[Spatial reasoning data]
———

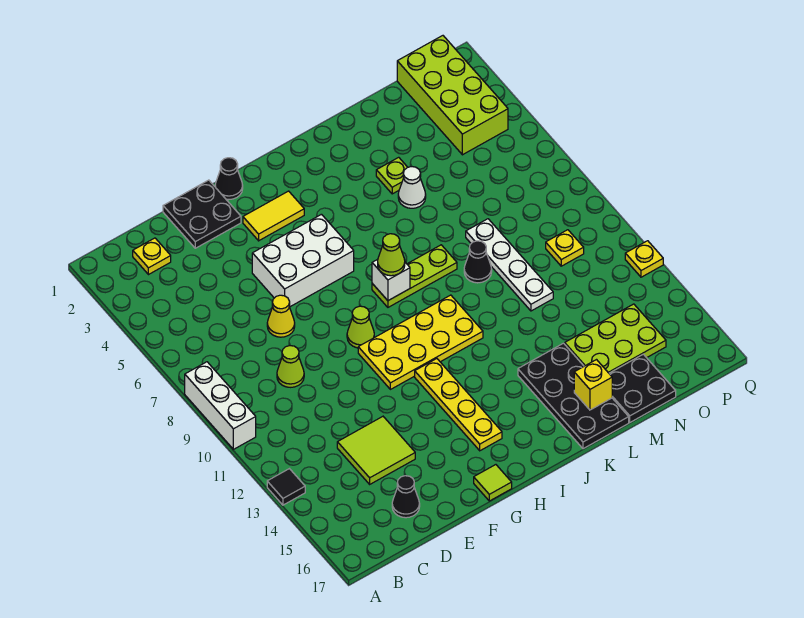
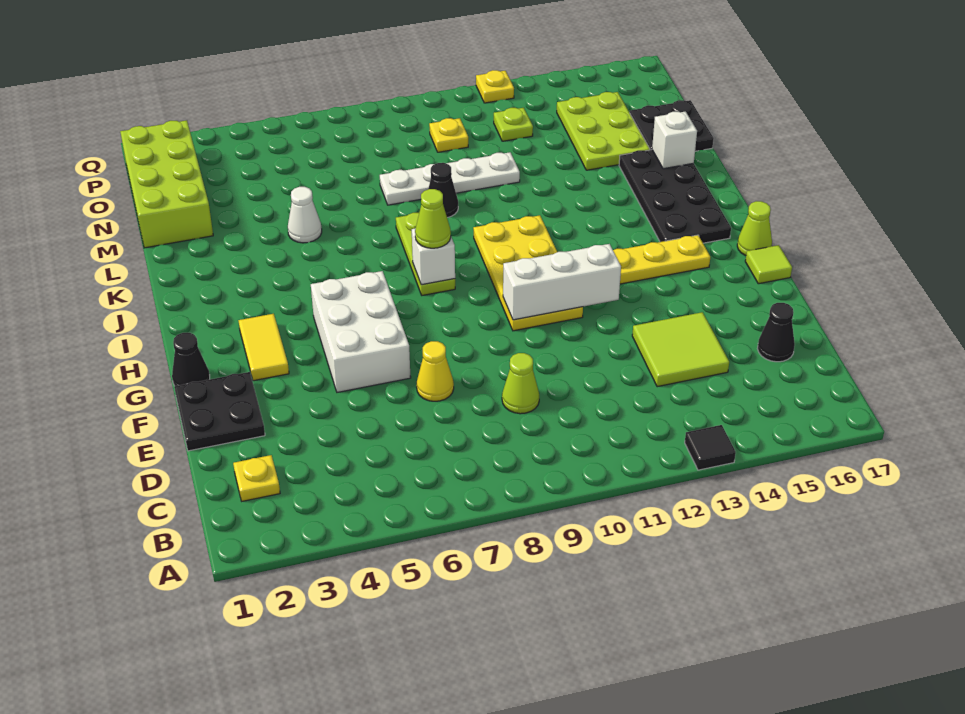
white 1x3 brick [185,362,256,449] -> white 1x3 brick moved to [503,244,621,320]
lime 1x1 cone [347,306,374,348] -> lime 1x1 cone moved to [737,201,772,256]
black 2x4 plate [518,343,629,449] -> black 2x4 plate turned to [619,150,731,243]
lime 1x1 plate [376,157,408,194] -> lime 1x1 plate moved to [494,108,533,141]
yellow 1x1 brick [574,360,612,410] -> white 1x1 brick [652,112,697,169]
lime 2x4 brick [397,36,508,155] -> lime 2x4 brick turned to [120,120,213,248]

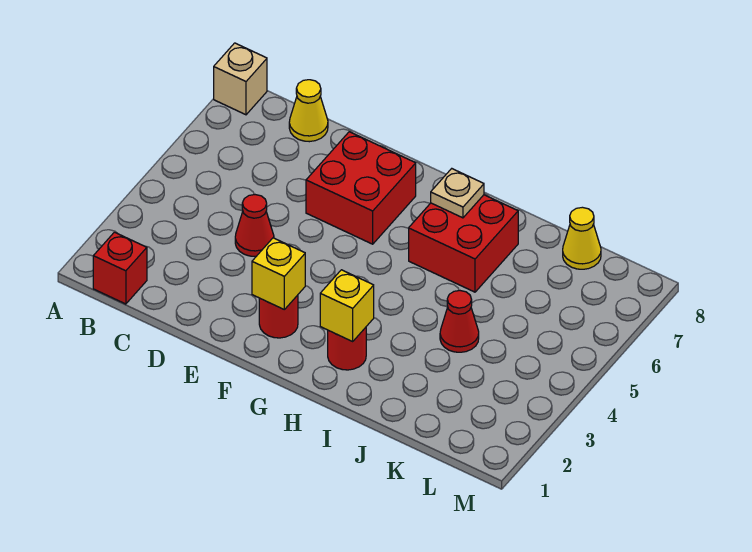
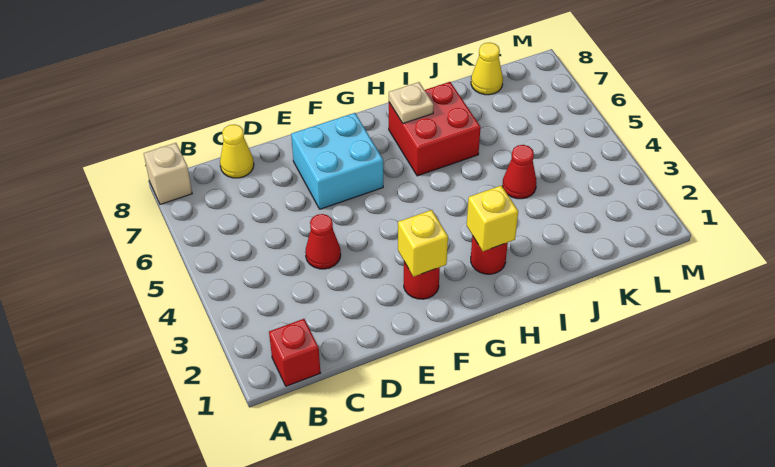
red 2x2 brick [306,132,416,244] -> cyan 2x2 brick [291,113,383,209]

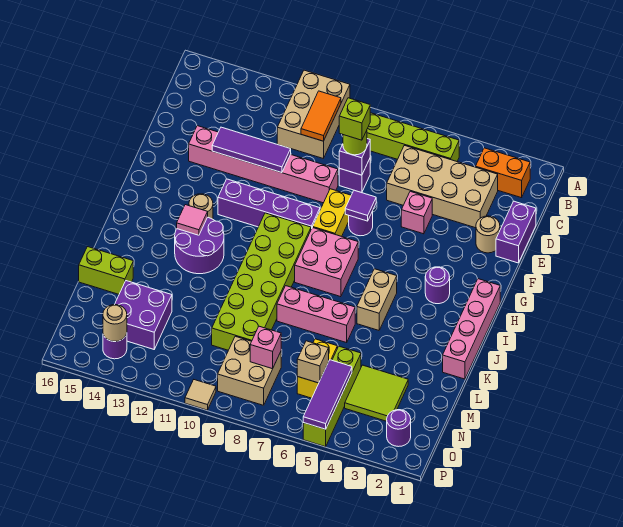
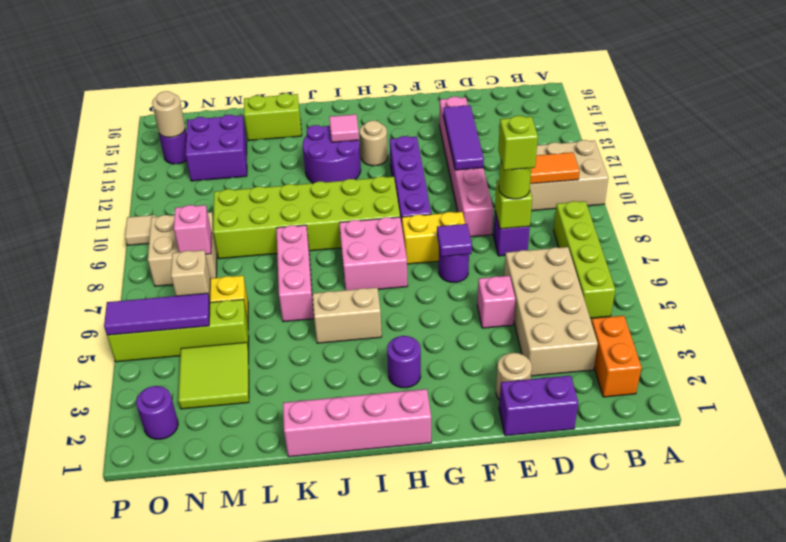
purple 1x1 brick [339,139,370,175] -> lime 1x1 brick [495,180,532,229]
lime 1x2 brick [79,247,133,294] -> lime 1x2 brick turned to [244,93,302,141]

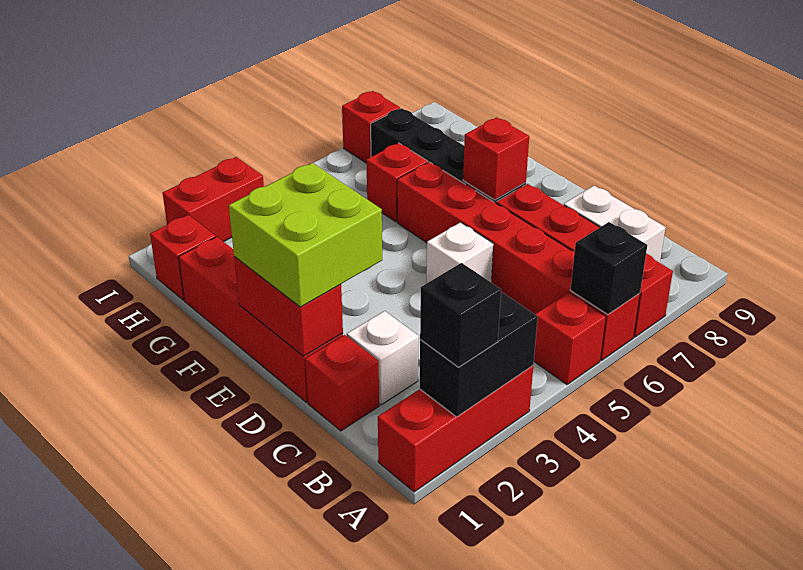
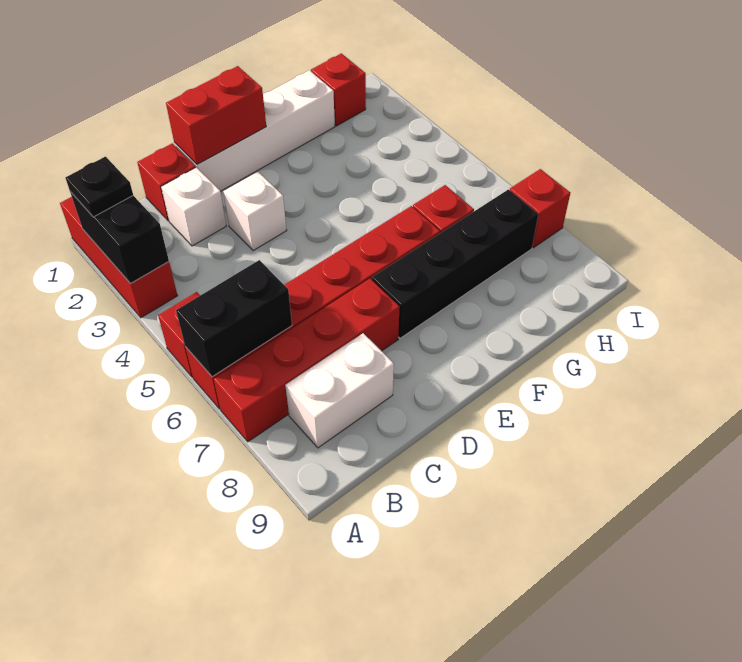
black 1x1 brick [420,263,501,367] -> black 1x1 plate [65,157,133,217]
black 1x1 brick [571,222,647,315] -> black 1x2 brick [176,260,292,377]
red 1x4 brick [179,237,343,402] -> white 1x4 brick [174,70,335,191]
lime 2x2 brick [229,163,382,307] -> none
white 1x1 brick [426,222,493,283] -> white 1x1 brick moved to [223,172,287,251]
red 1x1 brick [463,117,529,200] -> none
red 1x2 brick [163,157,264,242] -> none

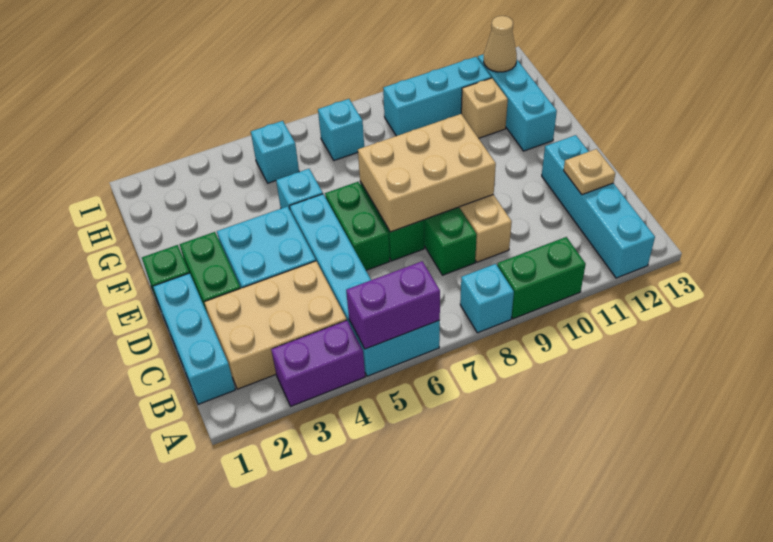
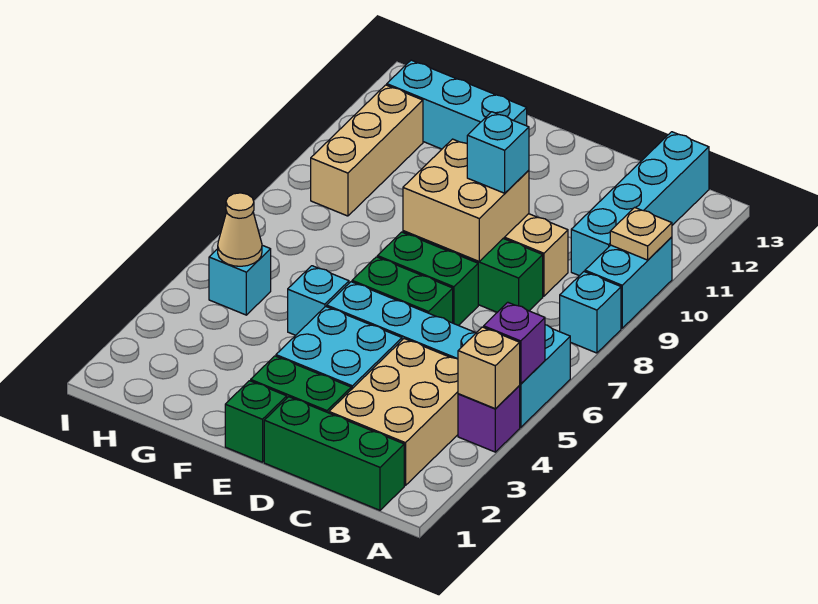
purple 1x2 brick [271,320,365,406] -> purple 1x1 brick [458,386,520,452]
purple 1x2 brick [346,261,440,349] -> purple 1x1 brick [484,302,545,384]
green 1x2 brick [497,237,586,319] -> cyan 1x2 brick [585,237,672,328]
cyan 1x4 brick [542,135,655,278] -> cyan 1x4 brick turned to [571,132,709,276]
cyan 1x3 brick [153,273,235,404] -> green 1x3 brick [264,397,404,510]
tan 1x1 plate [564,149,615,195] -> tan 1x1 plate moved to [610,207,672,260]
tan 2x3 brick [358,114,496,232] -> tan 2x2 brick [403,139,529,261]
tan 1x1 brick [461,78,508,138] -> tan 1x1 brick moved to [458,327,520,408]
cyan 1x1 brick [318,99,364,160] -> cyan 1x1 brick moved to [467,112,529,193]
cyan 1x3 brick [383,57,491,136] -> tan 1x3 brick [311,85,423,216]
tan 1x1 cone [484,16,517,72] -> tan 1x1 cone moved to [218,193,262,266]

———

When you repeat the lines above, keep them exact and leave out each image they contain.

PROBLEM SOLUTION:
white 1x3 brick [185,362,256,449] -> white 1x3 brick moved to [503,244,621,320]
lime 1x1 cone [347,306,374,348] -> lime 1x1 cone moved to [737,201,772,256]
black 2x4 plate [518,343,629,449] -> black 2x4 plate turned to [619,150,731,243]
lime 1x1 plate [376,157,408,194] -> lime 1x1 plate moved to [494,108,533,141]
yellow 1x1 brick [574,360,612,410] -> white 1x1 brick [652,112,697,169]
lime 2x4 brick [397,36,508,155] -> lime 2x4 brick turned to [120,120,213,248]

red 2x2 brick [306,132,416,244] -> cyan 2x2 brick [291,113,383,209]

purple 1x1 brick [339,139,370,175] -> lime 1x1 brick [495,180,532,229]
lime 1x2 brick [79,247,133,294] -> lime 1x2 brick turned to [244,93,302,141]

black 1x1 brick [420,263,501,367] -> black 1x1 plate [65,157,133,217]
black 1x1 brick [571,222,647,315] -> black 1x2 brick [176,260,292,377]
red 1x4 brick [179,237,343,402] -> white 1x4 brick [174,70,335,191]
lime 2x2 brick [229,163,382,307] -> none
white 1x1 brick [426,222,493,283] -> white 1x1 brick moved to [223,172,287,251]
red 1x1 brick [463,117,529,200] -> none
red 1x2 brick [163,157,264,242] -> none

purple 1x2 brick [271,320,365,406] -> purple 1x1 brick [458,386,520,452]
purple 1x2 brick [346,261,440,349] -> purple 1x1 brick [484,302,545,384]
green 1x2 brick [497,237,586,319] -> cyan 1x2 brick [585,237,672,328]
cyan 1x4 brick [542,135,655,278] -> cyan 1x4 brick turned to [571,132,709,276]
cyan 1x3 brick [153,273,235,404] -> green 1x3 brick [264,397,404,510]
tan 1x1 plate [564,149,615,195] -> tan 1x1 plate moved to [610,207,672,260]
tan 2x3 brick [358,114,496,232] -> tan 2x2 brick [403,139,529,261]
tan 1x1 brick [461,78,508,138] -> tan 1x1 brick moved to [458,327,520,408]
cyan 1x1 brick [318,99,364,160] -> cyan 1x1 brick moved to [467,112,529,193]
cyan 1x3 brick [383,57,491,136] -> tan 1x3 brick [311,85,423,216]
tan 1x1 cone [484,16,517,72] -> tan 1x1 cone moved to [218,193,262,266]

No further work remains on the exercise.